Collected data entries:
========================
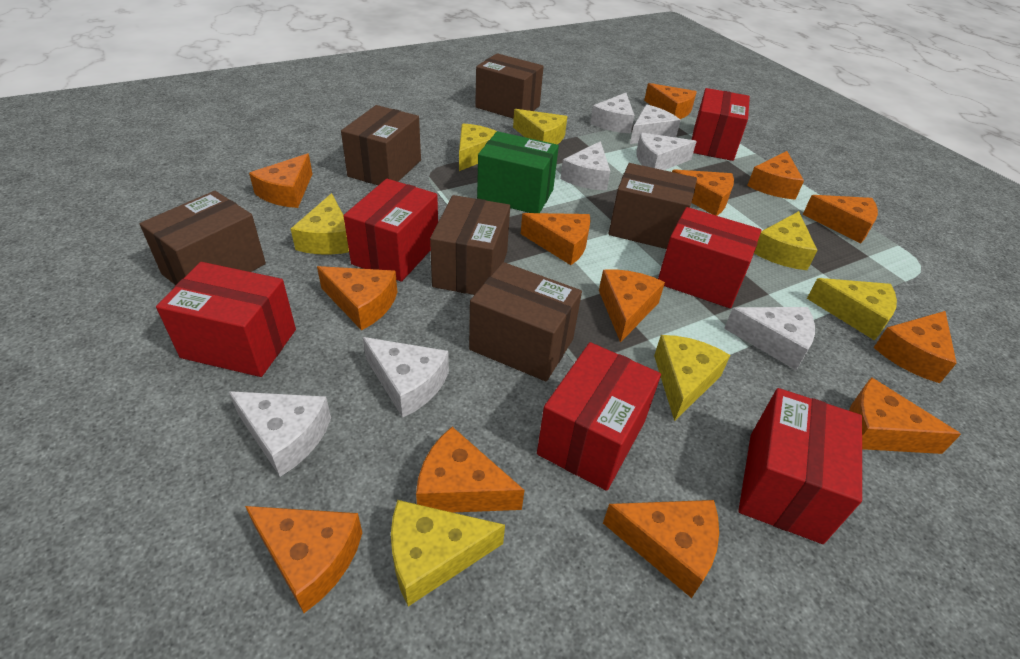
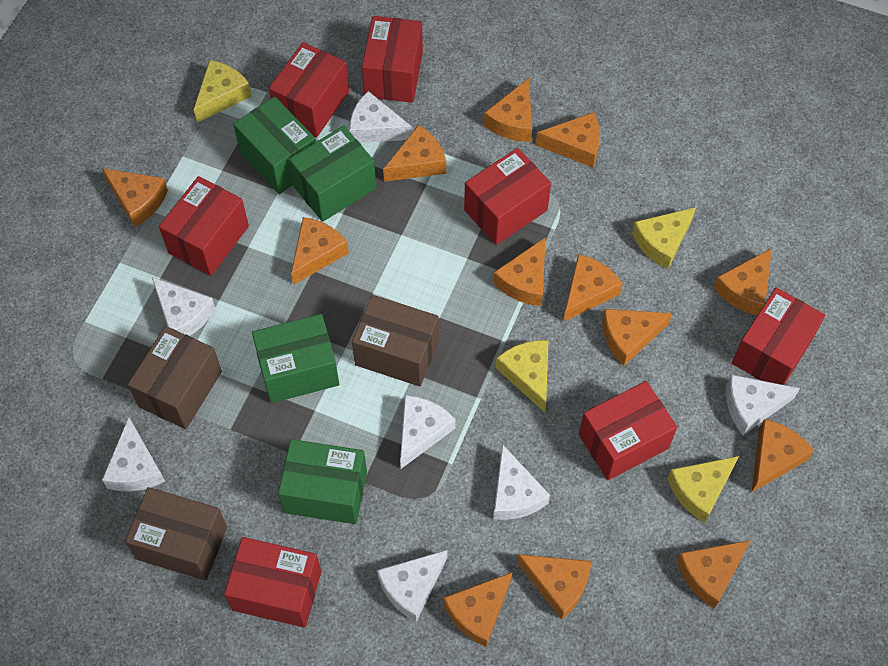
brown box: [140,191,266,285] [341,105,421,185] [430,195,510,295] [469,262,582,381] [475,53,544,119] [608,163,697,249] = 6 -> [125,487,227,580] [128,326,222,429] [352,295,439,386] = 3
green box: [477,131,559,213] = 1 -> [233,96,316,194] [252,314,339,403] [278,439,367,524] [289,126,376,222] = 4
red box: [156,262,296,377] [344,179,438,282] [537,342,661,491] [658,207,761,308] [692,88,750,161] [738,388,862,544] = 6 -> [159,176,249,276] [224,537,321,628] [269,42,349,138] [362,16,423,103] [464,148,551,245] [579,381,677,480] [732,287,825,385] = 7
yellow cheese: [291,193,349,255] [391,500,505,606] [459,123,497,171] [513,109,567,144] [654,335,730,421] [754,211,817,270] [807,278,897,340] = 7 -> [194,60,252,123] [496,340,549,412] [632,207,696,269] [667,456,739,523] = 4

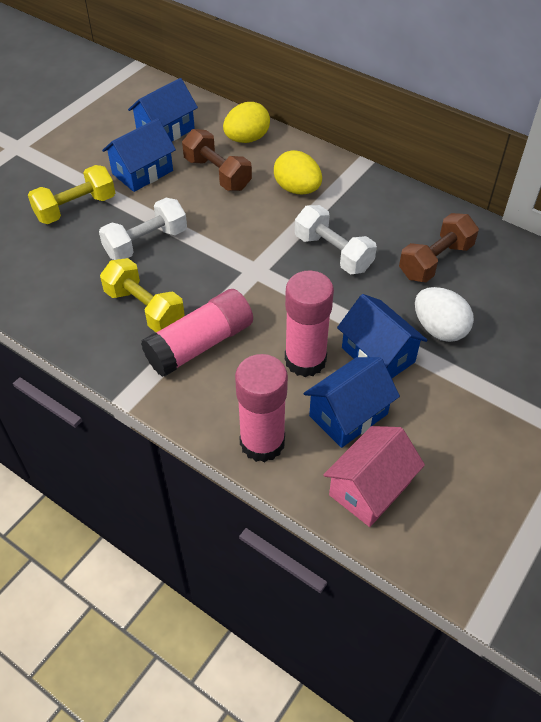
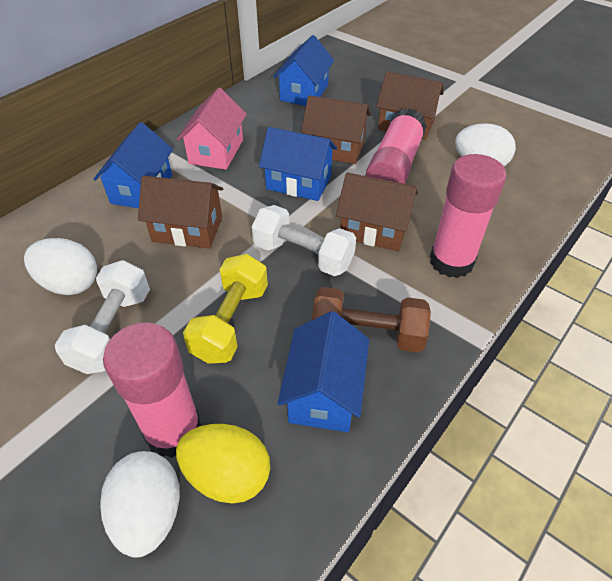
brown dumbbell: [182,129,252,191] [399,213,479,282] = 2 -> [312,287,431,353] = 1
brown house: none = 0 -> [138,176,223,249] [301,95,371,164] [336,172,418,251] [376,72,443,140] = 4
white egg: [415,287,474,342] = 1 -> [24,238,97,295] [100,451,180,558] [455,123,516,166] = 3
yellow dumbbell: [28,165,115,224] [100,258,185,332] = 2 -> [183,254,268,364] = 1
yellow egg: [223,102,270,143] [274,150,322,194] = 2 -> [176,424,270,504] = 1

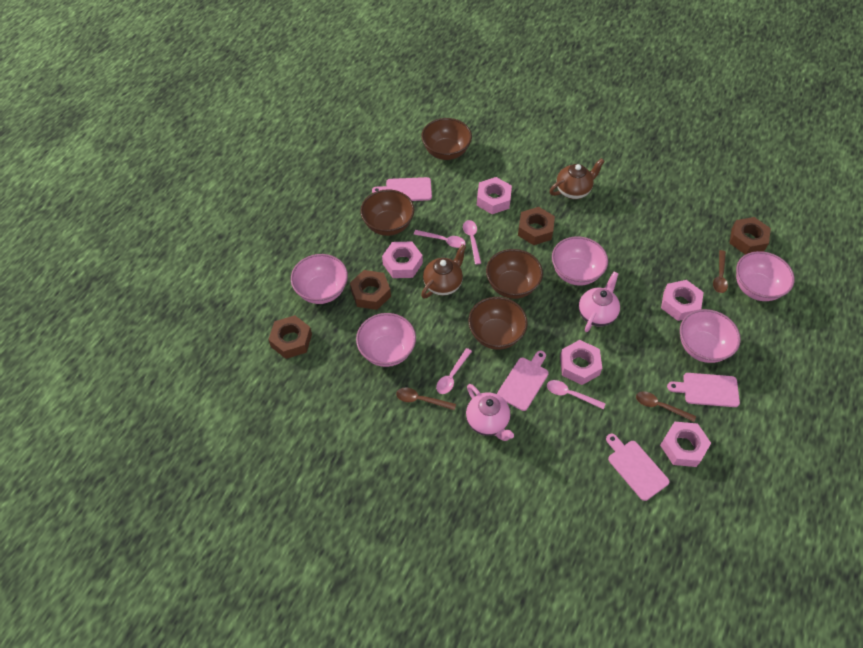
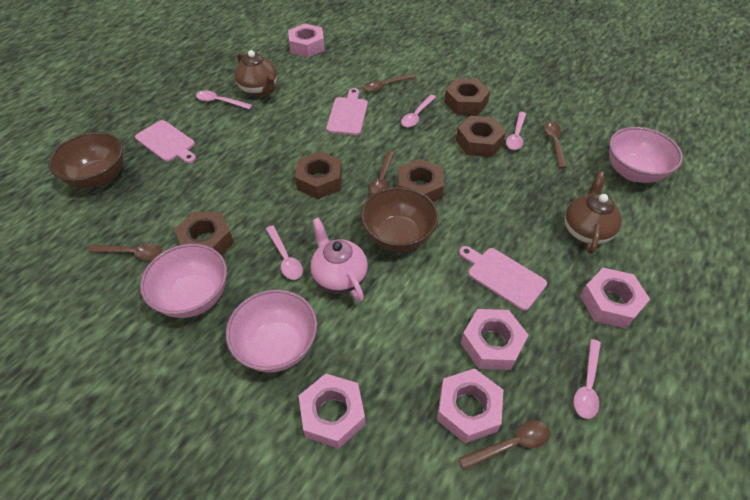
brown bowl: [360,189,414,236] [421,118,472,160] [468,297,528,350] [486,249,543,299] = 4 -> [48,132,123,188] [361,187,438,252] = 2
brown nut: [268,315,312,359] [350,270,391,310] [518,207,555,245] [730,217,771,255] = 4 -> [174,211,234,255] [295,151,342,199] [398,158,444,202] [444,78,490,115] [456,116,506,157] = 5
brown spoon: [396,388,456,410] [636,391,696,422] [713,250,728,293] = 3 -> [89,244,162,260] [363,74,416,92] [369,151,394,195] [459,421,550,470] [543,122,567,168] = 5
pink bowl: [291,254,348,304] [356,313,416,367] [552,236,608,286] [680,309,741,363] [736,251,795,301] = 5 -> [140,244,227,318] [226,290,317,372] [609,127,683,183] = 3
pink cutting board: [372,177,432,201] [497,351,549,411] [606,434,669,501] [667,373,740,407] = 4 -> [135,120,196,163] [326,88,368,135] [459,246,547,311] = 3
pink spoon: [414,230,466,248] [436,348,472,394] [463,220,481,265] [547,380,606,409] = 4 -> [196,91,252,109] [266,226,303,280] [401,95,436,128] [506,112,526,150] [574,339,601,419] = 5
pink teapot: [466,384,514,441] [579,272,620,332] = 2 -> [310,217,368,302] = 1

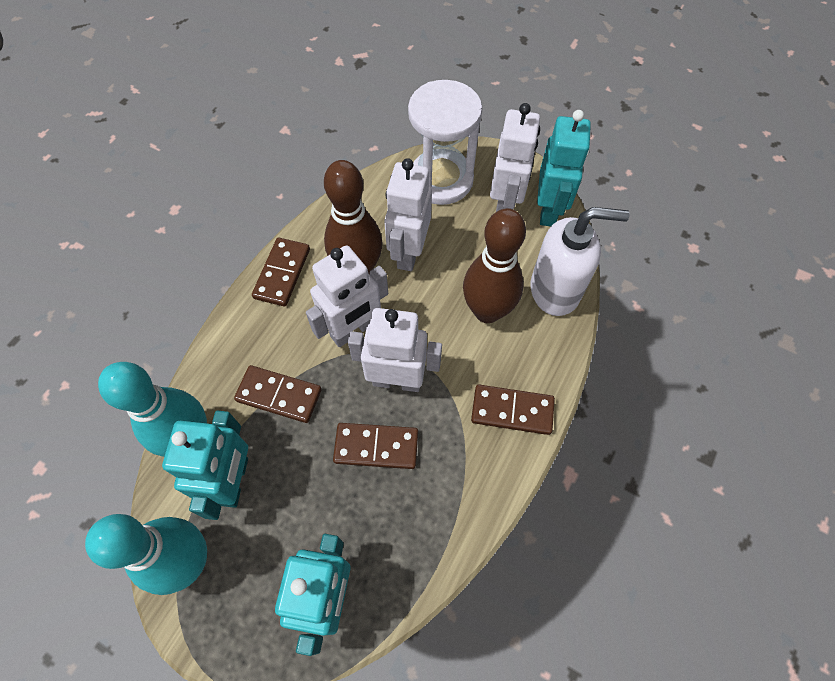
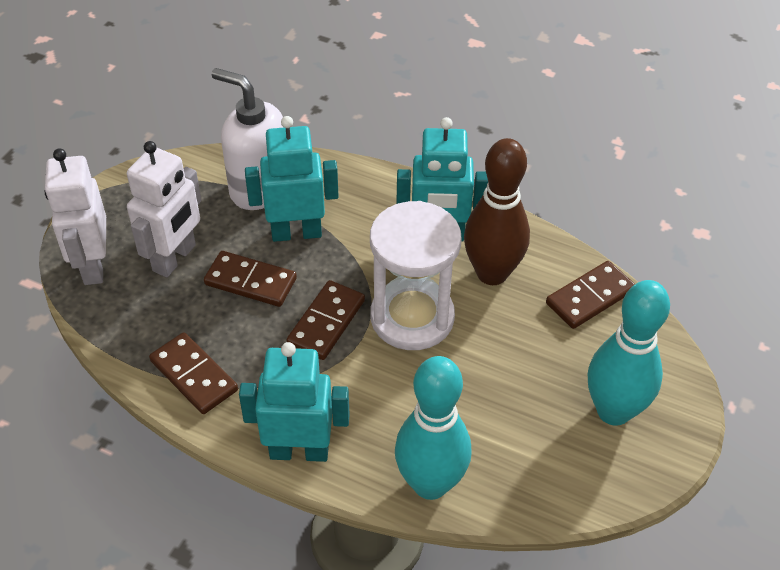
brown bowling pin: [324,160,382,274] [463,208,526,323] = 2 -> [464,138,530,285] = 1
white robot: [306,245,388,347] [348,308,442,392] [384,158,432,271] [490,103,540,212] = 4 -> [44,148,106,285] [127,141,201,277] = 2

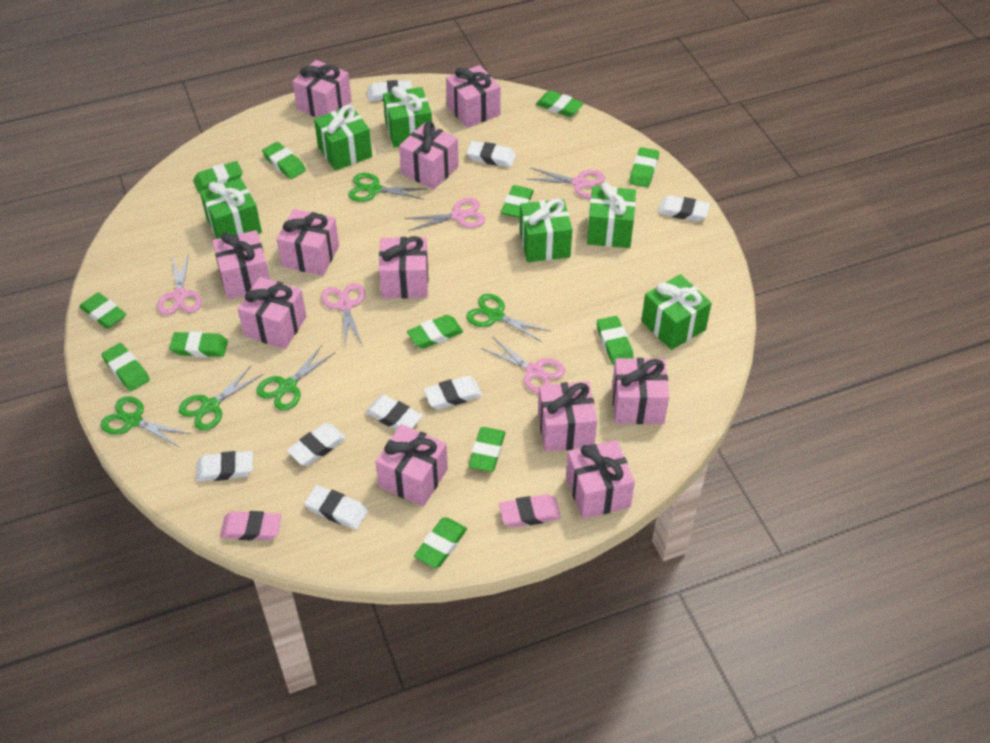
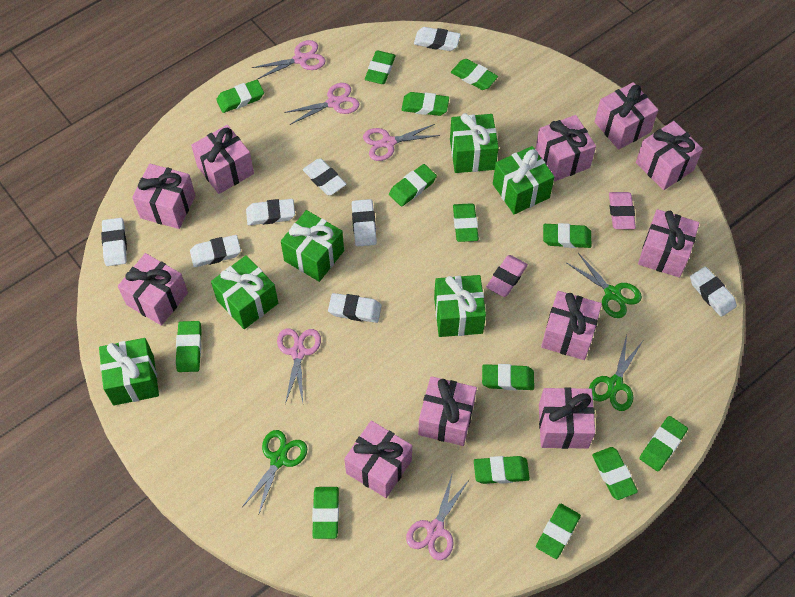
green eraser: [79,292,126,329] [101,343,150,391] [169,331,228,357] [193,161,243,192] [262,142,306,179] [407,315,463,349] [414,517,467,568] [468,427,505,472] [501,185,534,218] [536,90,584,117] [597,316,634,365] [629,147,659,188] = 12 -> [176,321,202,372] [216,80,264,113] [312,487,339,539] [365,50,396,84] [389,164,437,207] [402,92,449,116] [451,59,498,90] [453,203,479,242] [474,456,530,484] [482,364,534,391] [536,504,581,559] [543,223,592,248] [592,447,638,500] [639,416,688,471] = 14
green scissors: [100,396,191,447] [178,365,263,431] [256,345,335,411] [348,173,425,202] [466,294,550,343] = 5 -> [242,430,307,516] [567,253,642,318] [589,335,643,411] = 3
========================
Using the entries above, extract exactly the lines from the one that contains "yellow cheese: [291,193,349,255]" through the one that contains "brown dumbbell: [182,129,252,191]". Do not carry over any pictures.

Answer section:
yellow cheese: [291,193,349,255] [391,500,505,606] [459,123,497,171] [513,109,567,144] [654,335,730,421] [754,211,817,270] [807,278,897,340] = 7 -> [194,60,252,123] [496,340,549,412] [632,207,696,269] [667,456,739,523] = 4

brown dumbbell: [182,129,252,191] [399,213,479,282] = 2 -> [312,287,431,353] = 1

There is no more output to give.